**Problem description**
Only one stretch of the listing below is wanted. Begin at the line that has "BT1: 7.4V (plus VA, minus GND) -> none", stop after the line that has "U2 pin P1.1: none -> SDA", and repeat every line in between exactly.

**Given records**
—————

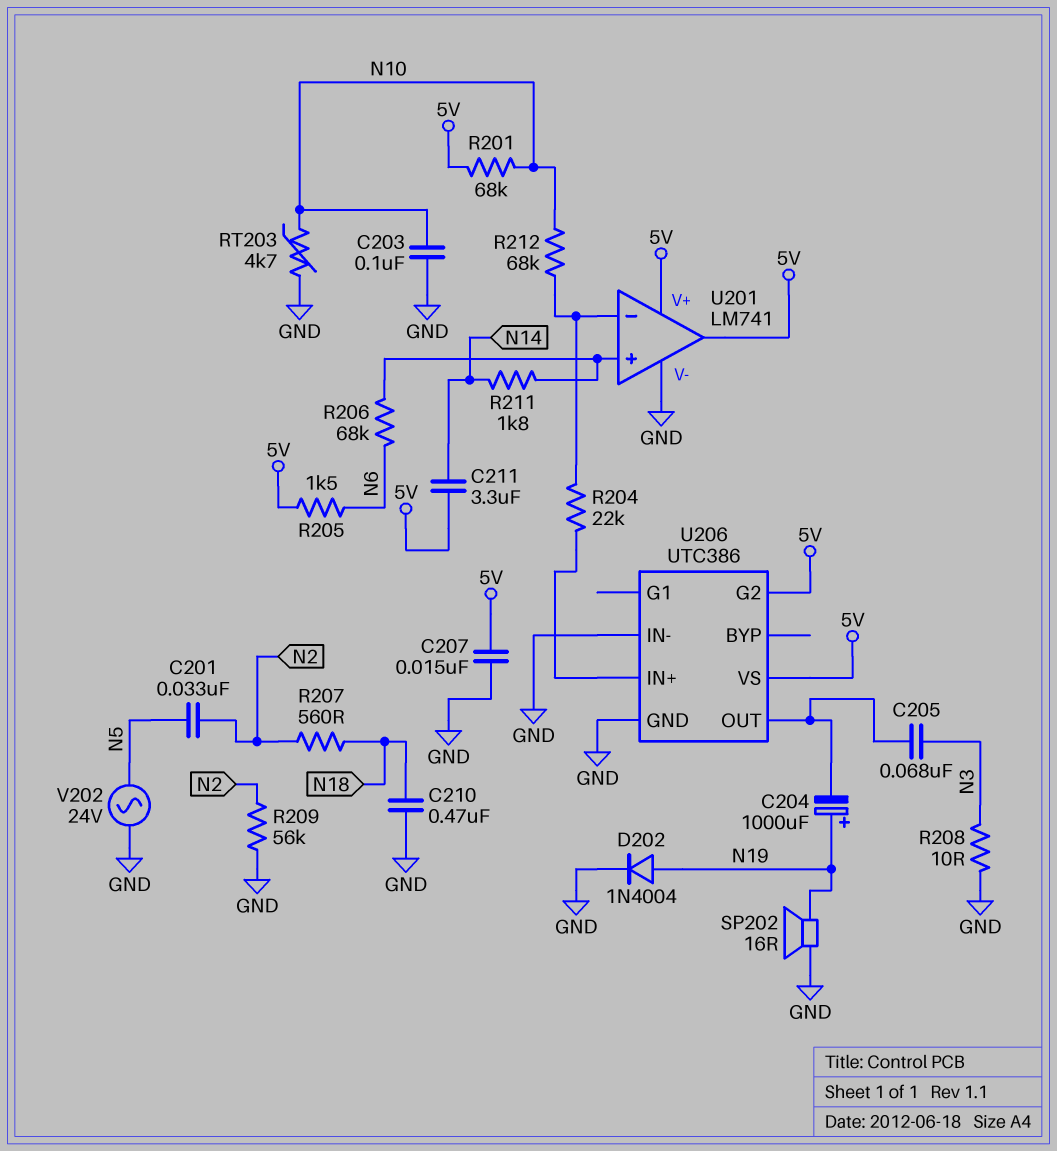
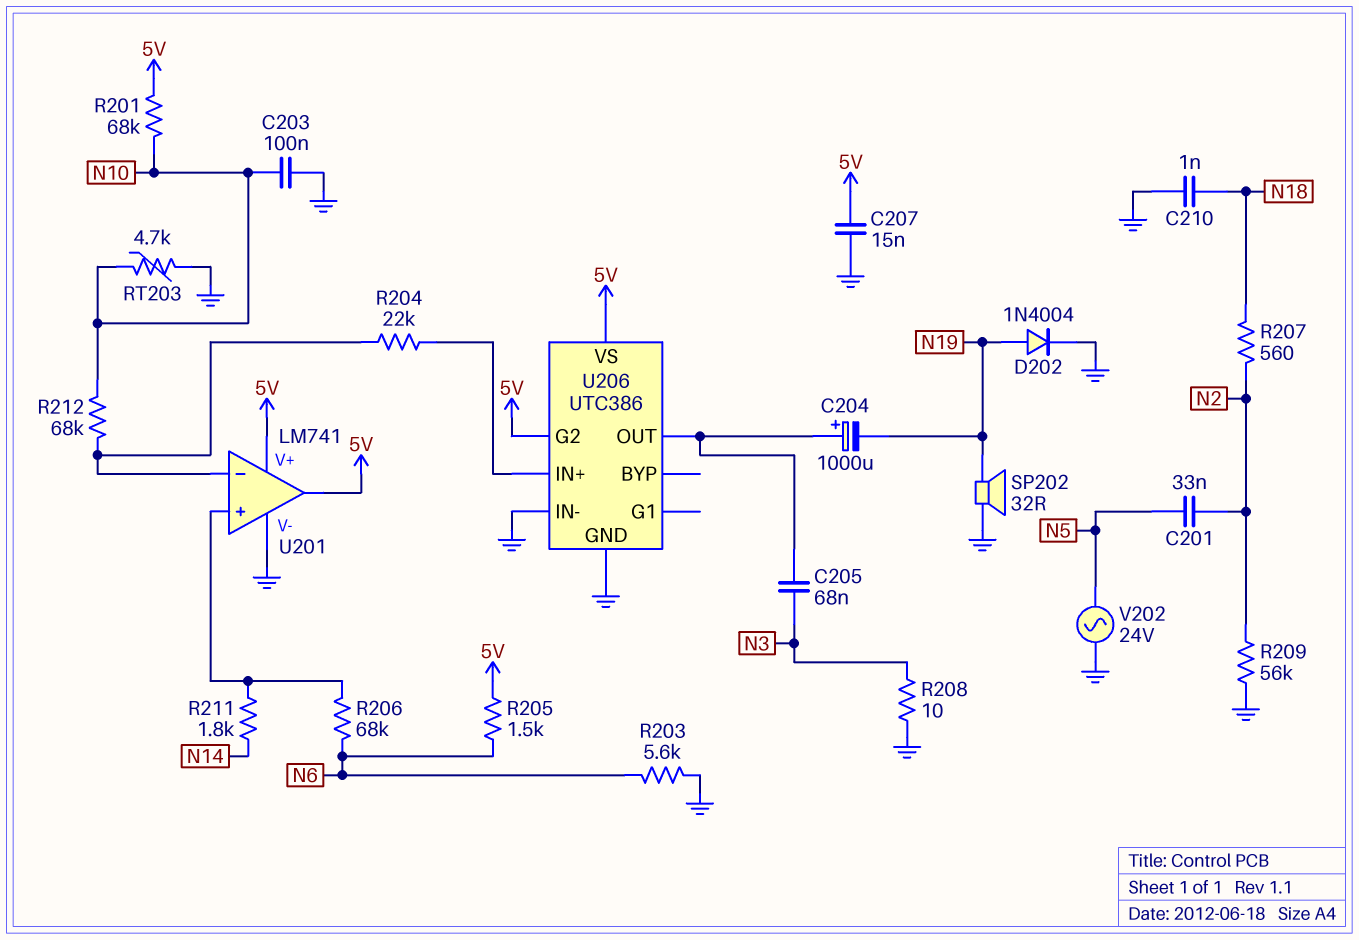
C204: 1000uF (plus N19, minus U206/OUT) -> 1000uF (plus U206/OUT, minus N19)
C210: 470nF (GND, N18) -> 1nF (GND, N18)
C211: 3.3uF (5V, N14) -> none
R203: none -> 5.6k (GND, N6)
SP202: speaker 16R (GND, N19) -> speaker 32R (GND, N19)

—————

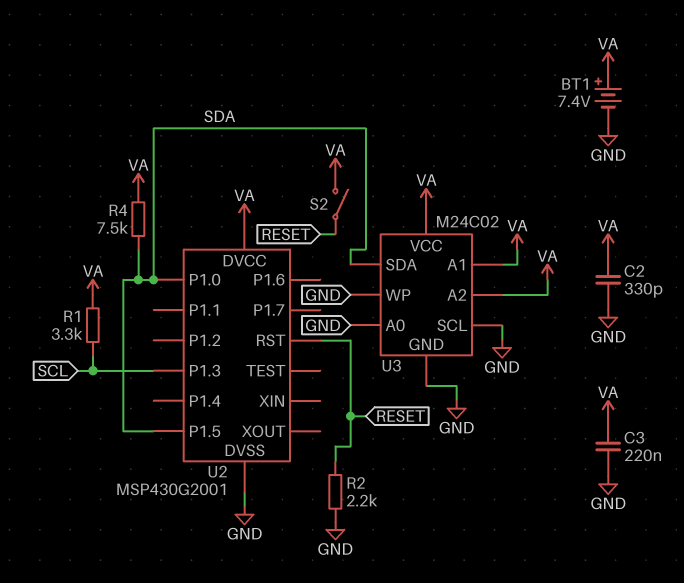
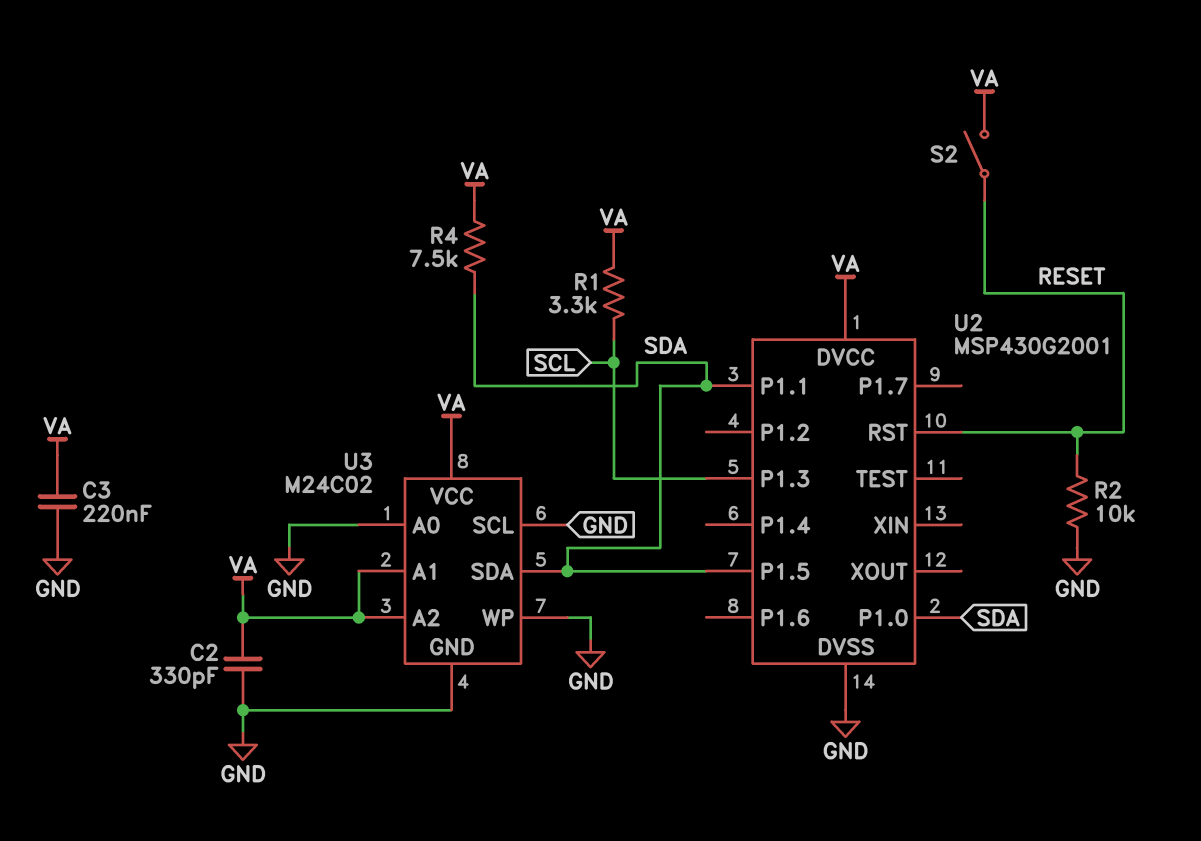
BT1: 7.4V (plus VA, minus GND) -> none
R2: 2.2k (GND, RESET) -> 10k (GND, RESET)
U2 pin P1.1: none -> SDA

—————

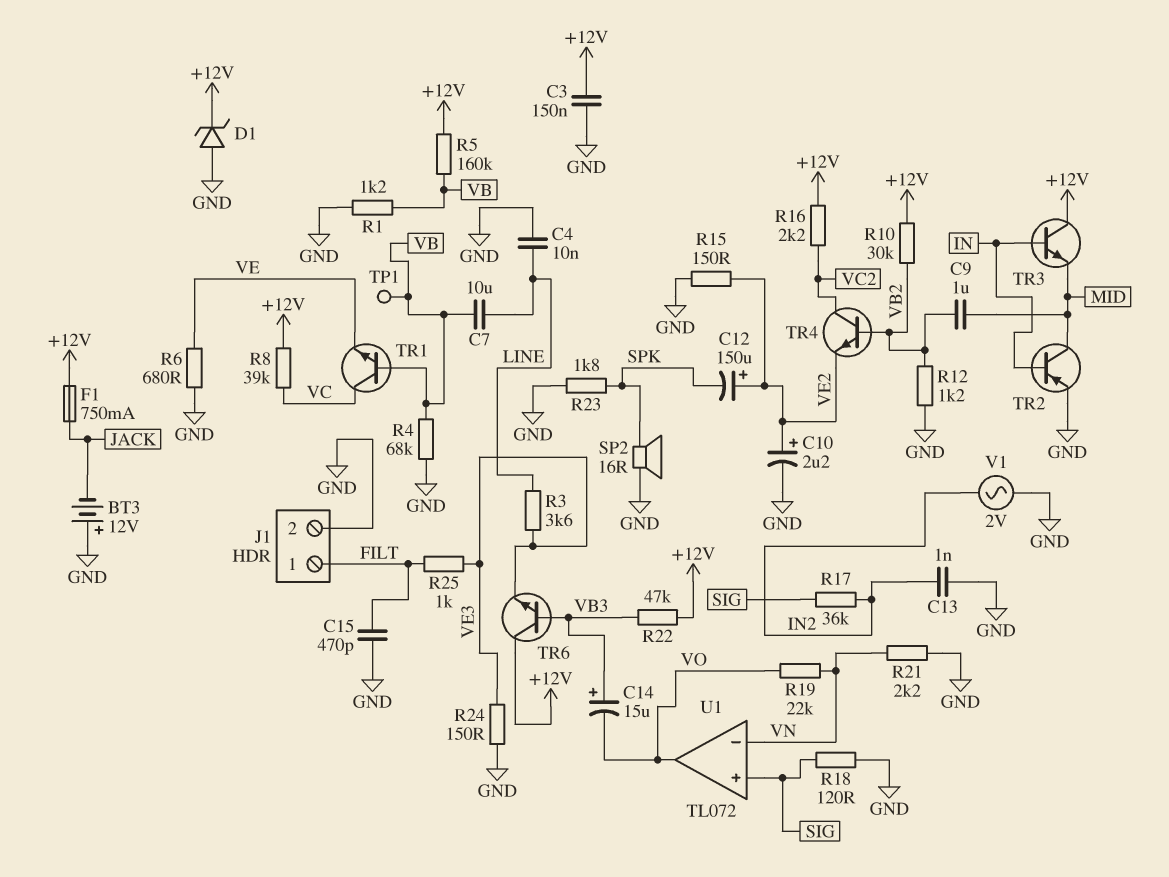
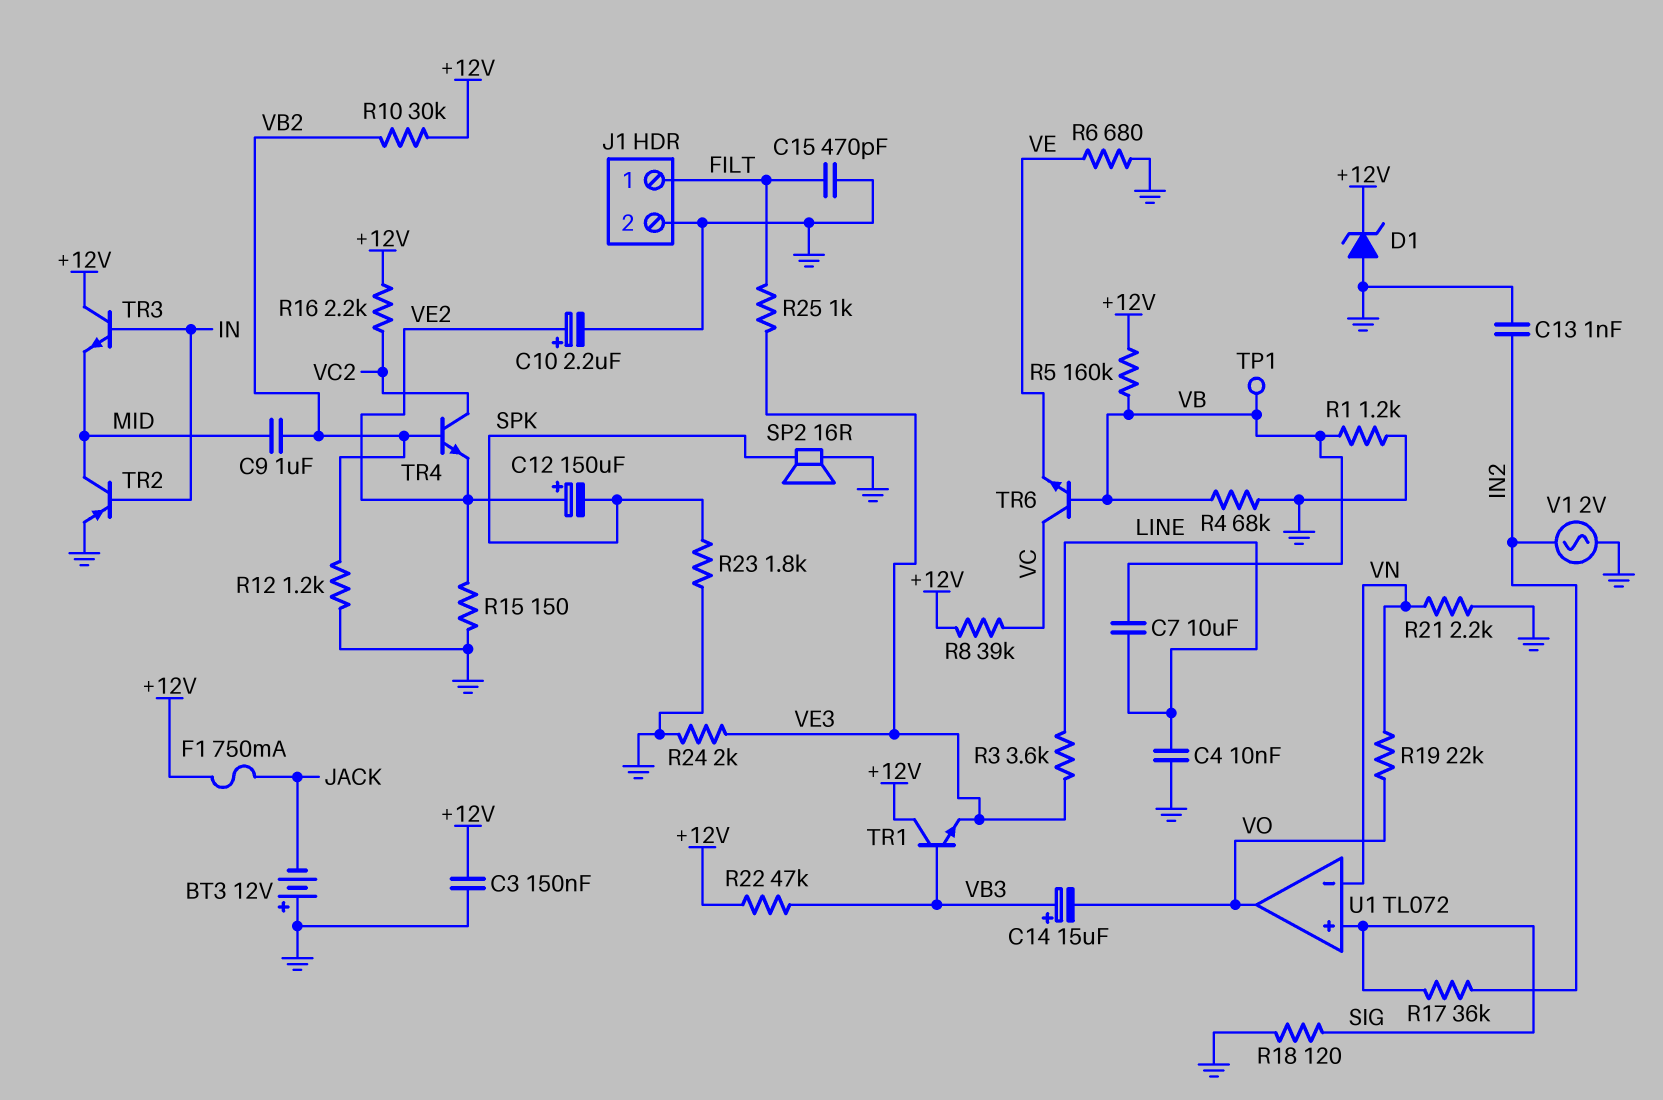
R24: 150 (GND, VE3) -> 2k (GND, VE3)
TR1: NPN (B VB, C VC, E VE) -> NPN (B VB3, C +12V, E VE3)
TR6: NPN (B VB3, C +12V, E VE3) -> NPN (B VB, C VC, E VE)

—————

**Solution to the problem**
BT1: 7.4V (plus VA, minus GND) -> none
R2: 2.2k (GND, RESET) -> 10k (GND, RESET)
U2 pin P1.1: none -> SDA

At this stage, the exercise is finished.